Your result will be the set of lines with "degrees", copied from the material below.
### Record excerpts
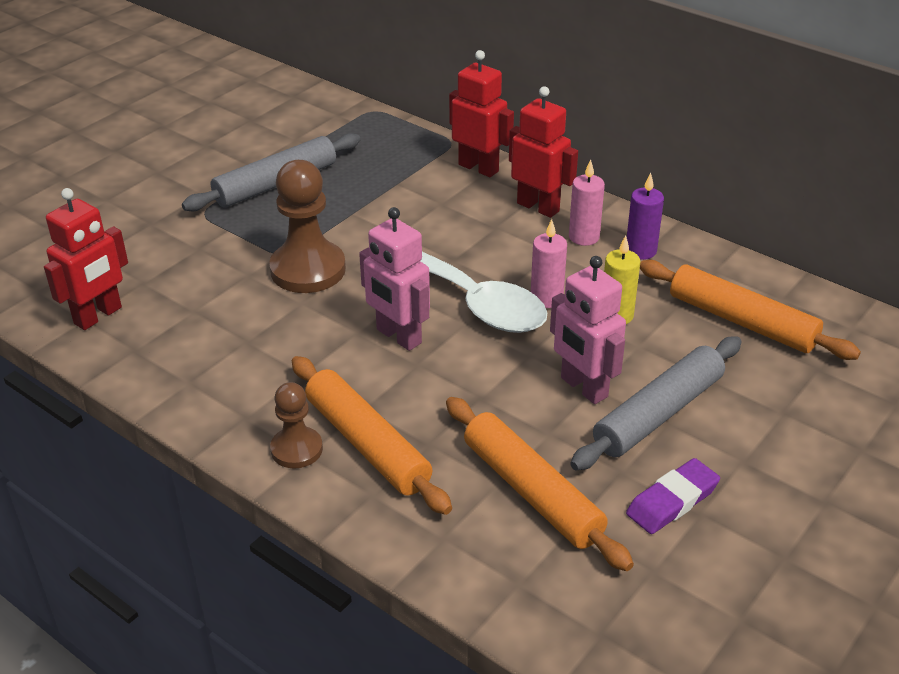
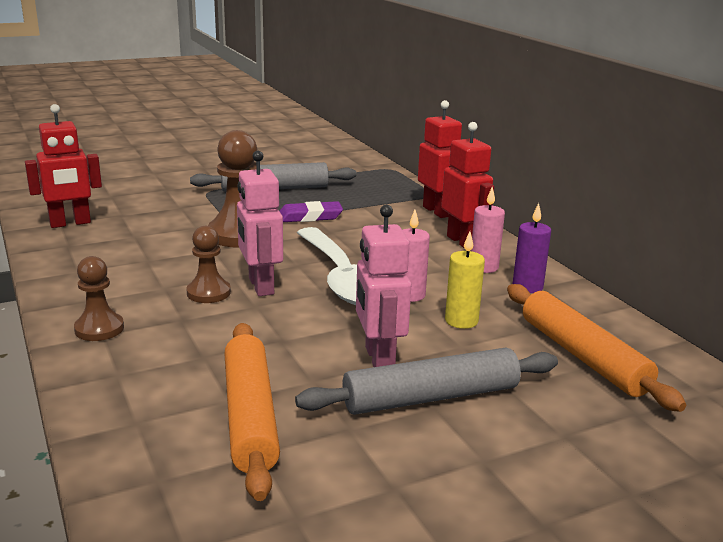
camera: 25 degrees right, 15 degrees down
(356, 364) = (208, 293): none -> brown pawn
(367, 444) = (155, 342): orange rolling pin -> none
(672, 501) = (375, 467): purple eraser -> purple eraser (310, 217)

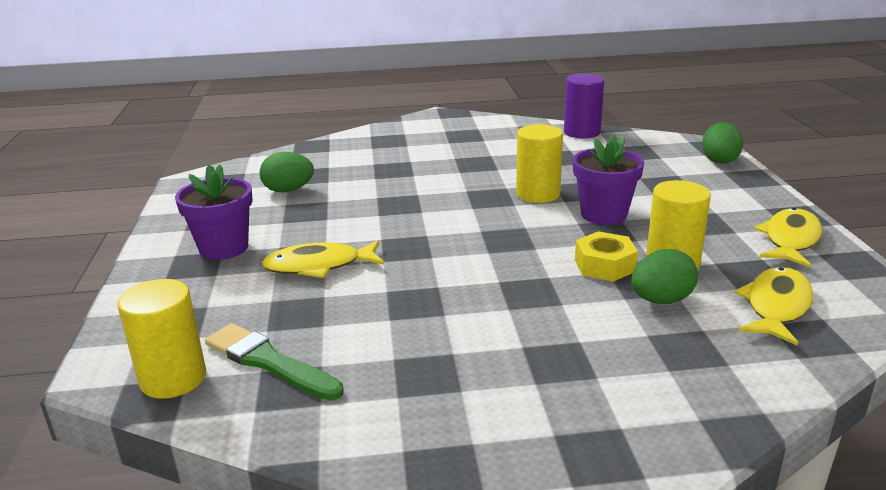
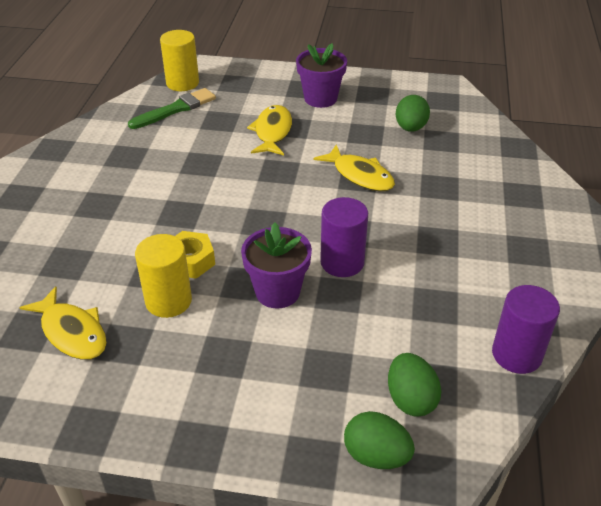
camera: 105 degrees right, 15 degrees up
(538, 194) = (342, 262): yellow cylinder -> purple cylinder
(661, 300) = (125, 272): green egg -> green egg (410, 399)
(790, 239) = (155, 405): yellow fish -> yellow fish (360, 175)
######
Output of the task.
camera: 25 degrees right, 15 degrees down
camera: 105 degrees right, 15 degrees up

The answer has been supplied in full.